Directions for this task:
Lines of the listing that contain "orange" need to be copied.

Data shown:

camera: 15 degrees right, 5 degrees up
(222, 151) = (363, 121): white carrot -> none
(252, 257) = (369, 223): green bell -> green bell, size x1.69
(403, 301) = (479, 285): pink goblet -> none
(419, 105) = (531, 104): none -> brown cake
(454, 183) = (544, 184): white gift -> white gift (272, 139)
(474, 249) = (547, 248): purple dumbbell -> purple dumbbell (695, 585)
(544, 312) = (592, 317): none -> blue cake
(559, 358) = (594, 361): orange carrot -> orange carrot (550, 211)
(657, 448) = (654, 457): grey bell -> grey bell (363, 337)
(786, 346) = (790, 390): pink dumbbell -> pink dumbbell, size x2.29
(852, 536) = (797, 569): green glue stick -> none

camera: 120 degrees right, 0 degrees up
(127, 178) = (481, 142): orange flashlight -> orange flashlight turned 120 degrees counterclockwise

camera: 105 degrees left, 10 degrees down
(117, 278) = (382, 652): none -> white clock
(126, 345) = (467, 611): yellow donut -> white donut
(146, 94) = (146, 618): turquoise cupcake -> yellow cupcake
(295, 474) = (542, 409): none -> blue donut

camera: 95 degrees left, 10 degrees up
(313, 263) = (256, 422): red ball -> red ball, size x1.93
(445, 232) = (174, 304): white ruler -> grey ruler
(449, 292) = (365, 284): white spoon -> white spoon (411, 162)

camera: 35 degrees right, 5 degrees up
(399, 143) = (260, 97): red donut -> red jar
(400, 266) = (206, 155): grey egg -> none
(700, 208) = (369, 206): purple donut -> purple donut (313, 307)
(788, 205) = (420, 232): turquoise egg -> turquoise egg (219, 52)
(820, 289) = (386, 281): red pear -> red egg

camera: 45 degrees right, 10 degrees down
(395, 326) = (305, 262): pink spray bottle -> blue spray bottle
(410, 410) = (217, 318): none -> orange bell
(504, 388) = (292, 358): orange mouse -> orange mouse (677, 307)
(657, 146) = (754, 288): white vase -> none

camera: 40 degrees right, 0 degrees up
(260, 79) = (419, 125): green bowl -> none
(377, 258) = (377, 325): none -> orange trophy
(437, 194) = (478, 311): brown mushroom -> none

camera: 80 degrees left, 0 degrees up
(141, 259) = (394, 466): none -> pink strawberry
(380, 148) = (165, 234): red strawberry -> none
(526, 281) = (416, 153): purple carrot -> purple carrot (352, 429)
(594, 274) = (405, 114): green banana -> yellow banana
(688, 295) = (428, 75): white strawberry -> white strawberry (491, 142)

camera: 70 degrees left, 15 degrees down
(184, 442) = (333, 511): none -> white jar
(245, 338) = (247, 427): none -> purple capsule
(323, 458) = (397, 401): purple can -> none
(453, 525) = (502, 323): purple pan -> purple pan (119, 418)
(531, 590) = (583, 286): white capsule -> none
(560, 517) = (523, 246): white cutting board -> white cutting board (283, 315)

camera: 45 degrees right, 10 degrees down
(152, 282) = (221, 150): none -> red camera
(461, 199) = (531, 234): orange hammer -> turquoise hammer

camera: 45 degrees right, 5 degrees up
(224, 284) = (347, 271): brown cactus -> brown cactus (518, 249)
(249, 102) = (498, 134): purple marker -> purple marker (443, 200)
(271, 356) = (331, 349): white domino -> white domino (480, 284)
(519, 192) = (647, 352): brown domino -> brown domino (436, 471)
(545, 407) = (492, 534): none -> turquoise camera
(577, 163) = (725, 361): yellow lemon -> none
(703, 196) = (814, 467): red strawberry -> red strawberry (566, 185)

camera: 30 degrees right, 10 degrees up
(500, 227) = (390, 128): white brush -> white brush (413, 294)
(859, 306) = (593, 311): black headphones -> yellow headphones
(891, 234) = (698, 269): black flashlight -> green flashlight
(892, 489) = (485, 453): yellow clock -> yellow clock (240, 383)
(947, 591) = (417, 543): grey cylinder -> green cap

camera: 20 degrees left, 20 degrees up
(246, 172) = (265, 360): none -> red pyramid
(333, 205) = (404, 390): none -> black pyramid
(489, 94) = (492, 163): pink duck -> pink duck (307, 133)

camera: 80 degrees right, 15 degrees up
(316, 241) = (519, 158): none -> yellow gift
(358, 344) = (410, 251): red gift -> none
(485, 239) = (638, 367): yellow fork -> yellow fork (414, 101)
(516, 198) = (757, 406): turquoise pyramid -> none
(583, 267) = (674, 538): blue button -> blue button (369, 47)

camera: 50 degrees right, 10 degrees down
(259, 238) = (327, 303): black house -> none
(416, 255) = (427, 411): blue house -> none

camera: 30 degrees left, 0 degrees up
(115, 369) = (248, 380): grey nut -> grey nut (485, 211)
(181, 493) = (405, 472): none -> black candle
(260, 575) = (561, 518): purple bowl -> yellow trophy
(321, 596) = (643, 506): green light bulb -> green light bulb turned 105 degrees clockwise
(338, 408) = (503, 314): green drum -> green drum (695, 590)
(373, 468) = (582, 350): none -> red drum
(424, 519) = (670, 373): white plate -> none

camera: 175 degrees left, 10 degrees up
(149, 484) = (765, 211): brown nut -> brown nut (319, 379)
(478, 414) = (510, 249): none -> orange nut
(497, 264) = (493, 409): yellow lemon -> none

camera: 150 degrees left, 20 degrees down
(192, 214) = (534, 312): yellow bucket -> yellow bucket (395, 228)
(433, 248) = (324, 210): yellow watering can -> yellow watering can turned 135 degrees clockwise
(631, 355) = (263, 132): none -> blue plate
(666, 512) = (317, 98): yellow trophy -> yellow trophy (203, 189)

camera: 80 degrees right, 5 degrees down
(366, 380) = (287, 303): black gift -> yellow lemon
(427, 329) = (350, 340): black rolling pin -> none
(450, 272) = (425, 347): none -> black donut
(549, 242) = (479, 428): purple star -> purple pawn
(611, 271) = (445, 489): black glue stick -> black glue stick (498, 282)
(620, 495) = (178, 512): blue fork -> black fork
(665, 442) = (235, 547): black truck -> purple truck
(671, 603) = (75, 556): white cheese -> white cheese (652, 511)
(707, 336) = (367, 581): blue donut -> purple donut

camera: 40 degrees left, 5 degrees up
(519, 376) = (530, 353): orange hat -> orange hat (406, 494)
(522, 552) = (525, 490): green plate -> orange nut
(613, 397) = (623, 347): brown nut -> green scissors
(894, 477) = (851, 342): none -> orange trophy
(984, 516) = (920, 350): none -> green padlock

Solution for this problem:
(559, 358) = (594, 361): orange carrot -> orange carrot (550, 211)
(127, 178) = (481, 142): orange flashlight -> orange flashlight turned 120 degrees counterclockwise
(410, 410) = (217, 318): none -> orange bell
(504, 388) = (292, 358): orange mouse -> orange mouse (677, 307)
(377, 258) = (377, 325): none -> orange trophy
(461, 199) = (531, 234): orange hammer -> turquoise hammer
(478, 414) = (510, 249): none -> orange nut
(519, 376) = (530, 353): orange hat -> orange hat (406, 494)
(522, 552) = (525, 490): green plate -> orange nut
(894, 477) = (851, 342): none -> orange trophy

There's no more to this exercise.